- WHAT IS ASKED
Return each line of the entries below that contains the string "kern", treating uppercase and lowercase letters as distinct.

- DATASET EXCERPTS
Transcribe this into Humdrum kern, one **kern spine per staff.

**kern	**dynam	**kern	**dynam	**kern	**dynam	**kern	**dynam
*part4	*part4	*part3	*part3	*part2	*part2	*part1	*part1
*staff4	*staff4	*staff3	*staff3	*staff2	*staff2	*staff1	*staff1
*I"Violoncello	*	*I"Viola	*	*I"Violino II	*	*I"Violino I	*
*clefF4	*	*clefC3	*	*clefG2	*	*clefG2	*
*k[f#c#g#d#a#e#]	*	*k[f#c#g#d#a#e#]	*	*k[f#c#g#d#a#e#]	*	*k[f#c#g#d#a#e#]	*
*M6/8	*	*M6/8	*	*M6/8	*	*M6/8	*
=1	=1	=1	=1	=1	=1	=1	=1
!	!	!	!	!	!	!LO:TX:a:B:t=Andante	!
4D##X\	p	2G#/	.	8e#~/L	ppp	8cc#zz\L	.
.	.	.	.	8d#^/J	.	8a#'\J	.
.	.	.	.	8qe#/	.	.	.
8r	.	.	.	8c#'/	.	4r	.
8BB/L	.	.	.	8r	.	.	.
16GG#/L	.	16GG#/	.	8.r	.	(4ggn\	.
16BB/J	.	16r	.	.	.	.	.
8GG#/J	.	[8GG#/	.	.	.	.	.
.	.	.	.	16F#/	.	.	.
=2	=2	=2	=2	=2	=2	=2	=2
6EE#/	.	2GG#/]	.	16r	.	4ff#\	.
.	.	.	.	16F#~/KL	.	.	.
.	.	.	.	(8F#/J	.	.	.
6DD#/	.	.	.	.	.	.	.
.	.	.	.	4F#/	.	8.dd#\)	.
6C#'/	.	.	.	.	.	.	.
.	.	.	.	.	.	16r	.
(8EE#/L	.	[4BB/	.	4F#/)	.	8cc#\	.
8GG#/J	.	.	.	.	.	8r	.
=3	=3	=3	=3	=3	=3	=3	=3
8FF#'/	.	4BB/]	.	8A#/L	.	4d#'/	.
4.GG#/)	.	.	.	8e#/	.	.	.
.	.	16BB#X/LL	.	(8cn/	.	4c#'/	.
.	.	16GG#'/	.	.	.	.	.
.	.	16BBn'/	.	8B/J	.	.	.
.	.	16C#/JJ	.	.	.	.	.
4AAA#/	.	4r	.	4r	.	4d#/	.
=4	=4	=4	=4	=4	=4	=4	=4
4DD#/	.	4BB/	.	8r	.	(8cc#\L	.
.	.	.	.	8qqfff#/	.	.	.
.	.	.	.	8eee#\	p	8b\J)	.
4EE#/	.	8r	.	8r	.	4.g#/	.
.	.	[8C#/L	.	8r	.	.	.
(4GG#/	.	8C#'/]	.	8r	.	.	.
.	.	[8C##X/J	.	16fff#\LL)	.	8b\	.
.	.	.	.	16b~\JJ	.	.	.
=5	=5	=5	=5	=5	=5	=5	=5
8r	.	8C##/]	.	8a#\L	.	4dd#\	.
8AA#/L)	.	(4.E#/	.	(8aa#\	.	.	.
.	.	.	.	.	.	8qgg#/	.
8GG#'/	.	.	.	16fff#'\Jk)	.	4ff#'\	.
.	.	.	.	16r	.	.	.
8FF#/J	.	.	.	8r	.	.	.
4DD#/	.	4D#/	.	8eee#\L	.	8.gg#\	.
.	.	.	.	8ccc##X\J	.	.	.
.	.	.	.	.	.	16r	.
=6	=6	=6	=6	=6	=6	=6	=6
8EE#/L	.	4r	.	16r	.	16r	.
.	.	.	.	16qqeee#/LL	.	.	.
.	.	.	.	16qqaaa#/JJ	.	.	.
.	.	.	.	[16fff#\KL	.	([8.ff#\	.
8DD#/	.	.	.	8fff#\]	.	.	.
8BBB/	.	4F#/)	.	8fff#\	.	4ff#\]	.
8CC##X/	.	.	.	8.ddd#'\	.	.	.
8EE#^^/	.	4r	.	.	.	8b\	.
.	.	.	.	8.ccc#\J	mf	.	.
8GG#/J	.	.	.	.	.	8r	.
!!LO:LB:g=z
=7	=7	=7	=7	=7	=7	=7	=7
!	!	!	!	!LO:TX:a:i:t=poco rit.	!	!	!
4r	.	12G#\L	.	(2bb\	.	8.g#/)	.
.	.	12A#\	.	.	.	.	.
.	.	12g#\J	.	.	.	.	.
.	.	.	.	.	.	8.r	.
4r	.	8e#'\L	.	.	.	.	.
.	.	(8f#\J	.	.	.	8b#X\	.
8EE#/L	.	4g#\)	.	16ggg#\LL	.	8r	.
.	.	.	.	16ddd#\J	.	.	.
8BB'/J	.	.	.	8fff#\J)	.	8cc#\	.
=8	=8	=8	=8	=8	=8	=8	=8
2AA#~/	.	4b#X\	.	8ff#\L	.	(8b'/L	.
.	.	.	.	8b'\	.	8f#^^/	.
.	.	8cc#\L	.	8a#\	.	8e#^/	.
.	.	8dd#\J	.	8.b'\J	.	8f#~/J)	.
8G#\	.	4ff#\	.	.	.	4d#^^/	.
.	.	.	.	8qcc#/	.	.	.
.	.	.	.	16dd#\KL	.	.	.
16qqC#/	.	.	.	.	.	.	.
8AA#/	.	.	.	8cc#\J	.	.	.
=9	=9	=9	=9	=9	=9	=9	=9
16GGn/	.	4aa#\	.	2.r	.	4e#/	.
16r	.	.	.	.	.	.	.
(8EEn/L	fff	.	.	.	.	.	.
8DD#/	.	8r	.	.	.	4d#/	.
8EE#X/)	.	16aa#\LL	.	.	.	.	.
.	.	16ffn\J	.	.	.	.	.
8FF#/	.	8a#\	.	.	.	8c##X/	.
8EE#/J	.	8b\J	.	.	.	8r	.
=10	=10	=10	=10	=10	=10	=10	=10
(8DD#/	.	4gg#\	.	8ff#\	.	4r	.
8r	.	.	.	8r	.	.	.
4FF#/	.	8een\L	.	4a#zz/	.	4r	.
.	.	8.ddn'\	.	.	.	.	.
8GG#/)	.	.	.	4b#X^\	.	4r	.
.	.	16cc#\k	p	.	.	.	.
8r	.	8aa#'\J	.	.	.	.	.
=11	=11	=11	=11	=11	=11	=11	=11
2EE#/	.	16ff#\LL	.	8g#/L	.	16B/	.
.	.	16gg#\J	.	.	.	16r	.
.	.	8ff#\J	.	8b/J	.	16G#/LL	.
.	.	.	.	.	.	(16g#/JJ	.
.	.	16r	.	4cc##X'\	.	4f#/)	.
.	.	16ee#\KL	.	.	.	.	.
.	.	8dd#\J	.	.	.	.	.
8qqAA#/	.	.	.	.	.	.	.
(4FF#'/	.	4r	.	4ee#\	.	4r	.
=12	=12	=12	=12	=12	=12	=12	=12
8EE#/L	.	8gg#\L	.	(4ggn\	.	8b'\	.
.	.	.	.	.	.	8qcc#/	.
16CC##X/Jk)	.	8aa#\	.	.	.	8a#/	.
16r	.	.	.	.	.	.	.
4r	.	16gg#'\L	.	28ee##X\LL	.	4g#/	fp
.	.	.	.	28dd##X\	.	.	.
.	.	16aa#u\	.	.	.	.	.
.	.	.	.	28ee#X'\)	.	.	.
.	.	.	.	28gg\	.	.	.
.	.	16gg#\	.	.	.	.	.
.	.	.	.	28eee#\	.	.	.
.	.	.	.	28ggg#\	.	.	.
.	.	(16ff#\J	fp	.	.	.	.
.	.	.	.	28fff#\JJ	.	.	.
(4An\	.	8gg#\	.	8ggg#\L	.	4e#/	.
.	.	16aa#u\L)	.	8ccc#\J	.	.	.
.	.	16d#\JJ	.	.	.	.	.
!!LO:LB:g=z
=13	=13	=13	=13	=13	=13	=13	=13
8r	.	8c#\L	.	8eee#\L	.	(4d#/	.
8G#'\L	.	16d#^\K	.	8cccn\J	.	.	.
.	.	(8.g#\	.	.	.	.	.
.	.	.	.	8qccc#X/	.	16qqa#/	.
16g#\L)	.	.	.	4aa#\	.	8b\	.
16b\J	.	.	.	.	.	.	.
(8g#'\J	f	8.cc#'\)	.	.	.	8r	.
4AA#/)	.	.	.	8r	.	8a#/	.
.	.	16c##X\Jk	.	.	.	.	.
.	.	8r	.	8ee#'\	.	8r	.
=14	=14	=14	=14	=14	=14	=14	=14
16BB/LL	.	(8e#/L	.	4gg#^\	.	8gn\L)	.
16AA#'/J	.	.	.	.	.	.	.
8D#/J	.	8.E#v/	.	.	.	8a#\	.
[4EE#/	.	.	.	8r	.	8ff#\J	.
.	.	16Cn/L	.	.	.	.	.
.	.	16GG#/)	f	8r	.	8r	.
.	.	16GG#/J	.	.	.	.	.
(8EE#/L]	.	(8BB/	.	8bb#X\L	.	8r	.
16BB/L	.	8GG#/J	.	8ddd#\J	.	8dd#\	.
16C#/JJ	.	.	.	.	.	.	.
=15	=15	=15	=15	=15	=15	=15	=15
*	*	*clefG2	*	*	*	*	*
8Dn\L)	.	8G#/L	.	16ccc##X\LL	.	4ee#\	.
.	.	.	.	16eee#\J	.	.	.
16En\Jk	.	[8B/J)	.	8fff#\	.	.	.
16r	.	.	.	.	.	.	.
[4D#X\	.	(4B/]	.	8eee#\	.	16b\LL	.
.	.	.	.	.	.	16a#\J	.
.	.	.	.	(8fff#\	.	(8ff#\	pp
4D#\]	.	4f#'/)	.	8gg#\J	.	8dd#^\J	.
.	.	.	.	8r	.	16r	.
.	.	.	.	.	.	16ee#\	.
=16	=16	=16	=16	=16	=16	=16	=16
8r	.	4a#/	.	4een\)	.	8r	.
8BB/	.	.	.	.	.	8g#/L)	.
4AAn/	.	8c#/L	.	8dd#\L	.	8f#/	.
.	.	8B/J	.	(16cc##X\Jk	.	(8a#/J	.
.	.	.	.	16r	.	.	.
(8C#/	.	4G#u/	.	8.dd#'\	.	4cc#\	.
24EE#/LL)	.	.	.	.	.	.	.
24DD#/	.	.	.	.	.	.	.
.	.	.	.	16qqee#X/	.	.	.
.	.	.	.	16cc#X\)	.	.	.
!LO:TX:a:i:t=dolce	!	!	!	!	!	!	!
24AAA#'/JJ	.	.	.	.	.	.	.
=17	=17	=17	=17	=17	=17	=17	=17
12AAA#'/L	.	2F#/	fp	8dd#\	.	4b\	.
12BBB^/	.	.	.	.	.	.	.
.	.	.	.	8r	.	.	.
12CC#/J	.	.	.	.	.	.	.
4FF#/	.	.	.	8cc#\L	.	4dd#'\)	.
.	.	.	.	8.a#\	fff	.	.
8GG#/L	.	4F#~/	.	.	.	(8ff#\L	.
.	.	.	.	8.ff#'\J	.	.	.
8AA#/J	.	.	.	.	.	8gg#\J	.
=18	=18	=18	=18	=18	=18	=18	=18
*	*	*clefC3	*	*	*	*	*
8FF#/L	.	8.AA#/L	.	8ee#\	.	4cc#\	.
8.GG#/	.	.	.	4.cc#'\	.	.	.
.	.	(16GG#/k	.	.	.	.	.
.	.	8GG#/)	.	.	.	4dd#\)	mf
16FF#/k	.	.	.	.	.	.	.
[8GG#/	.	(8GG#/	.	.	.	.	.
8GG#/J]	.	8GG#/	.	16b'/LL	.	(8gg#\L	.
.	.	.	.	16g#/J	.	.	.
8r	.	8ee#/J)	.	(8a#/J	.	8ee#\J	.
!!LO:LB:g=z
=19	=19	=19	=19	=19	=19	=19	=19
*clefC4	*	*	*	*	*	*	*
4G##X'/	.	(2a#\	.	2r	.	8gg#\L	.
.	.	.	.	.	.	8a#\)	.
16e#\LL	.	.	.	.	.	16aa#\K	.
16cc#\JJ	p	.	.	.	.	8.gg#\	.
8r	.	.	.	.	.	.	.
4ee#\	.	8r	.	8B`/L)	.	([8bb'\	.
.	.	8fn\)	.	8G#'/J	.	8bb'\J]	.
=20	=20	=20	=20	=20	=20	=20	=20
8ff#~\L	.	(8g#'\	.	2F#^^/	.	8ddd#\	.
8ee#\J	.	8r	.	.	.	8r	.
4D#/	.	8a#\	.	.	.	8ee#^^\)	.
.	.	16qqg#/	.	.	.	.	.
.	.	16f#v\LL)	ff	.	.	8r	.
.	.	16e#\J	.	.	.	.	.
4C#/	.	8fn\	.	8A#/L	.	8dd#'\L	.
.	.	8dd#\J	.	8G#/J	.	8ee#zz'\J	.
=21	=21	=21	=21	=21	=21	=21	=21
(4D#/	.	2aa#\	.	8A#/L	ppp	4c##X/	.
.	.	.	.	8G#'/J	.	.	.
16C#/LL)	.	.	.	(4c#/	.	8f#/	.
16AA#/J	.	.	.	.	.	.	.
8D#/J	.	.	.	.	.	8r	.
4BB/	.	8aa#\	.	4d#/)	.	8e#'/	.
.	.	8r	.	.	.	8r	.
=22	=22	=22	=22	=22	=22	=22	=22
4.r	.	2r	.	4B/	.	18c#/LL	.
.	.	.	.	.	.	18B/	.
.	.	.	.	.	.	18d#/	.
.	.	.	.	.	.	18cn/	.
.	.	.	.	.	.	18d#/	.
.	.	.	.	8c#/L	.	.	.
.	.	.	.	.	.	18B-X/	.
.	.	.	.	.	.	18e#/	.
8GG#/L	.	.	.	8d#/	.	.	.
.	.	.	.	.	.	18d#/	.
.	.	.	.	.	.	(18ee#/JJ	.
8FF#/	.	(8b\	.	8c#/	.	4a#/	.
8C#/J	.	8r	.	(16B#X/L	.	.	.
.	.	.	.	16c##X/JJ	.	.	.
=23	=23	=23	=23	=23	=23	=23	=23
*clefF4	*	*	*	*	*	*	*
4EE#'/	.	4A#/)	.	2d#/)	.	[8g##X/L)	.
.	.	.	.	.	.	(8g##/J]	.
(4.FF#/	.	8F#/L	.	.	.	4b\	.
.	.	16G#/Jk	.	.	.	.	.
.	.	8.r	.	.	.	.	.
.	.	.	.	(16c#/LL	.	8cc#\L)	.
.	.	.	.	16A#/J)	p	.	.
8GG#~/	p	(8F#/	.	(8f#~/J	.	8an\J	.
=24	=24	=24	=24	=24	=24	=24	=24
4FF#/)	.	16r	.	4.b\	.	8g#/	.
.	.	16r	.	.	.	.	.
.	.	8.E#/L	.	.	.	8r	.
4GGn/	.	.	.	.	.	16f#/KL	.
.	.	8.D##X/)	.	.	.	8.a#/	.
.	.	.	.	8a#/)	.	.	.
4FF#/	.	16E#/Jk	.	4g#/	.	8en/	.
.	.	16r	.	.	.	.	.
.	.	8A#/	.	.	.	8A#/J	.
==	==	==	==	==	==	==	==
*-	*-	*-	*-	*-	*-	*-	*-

- RESPONSE TO THIS TASK
Transcribe this into Humdrum kern, one **kern spine per staff.
**kern	**dynam	**kern	**dynam	**kern	**dynam	**kern	**dynam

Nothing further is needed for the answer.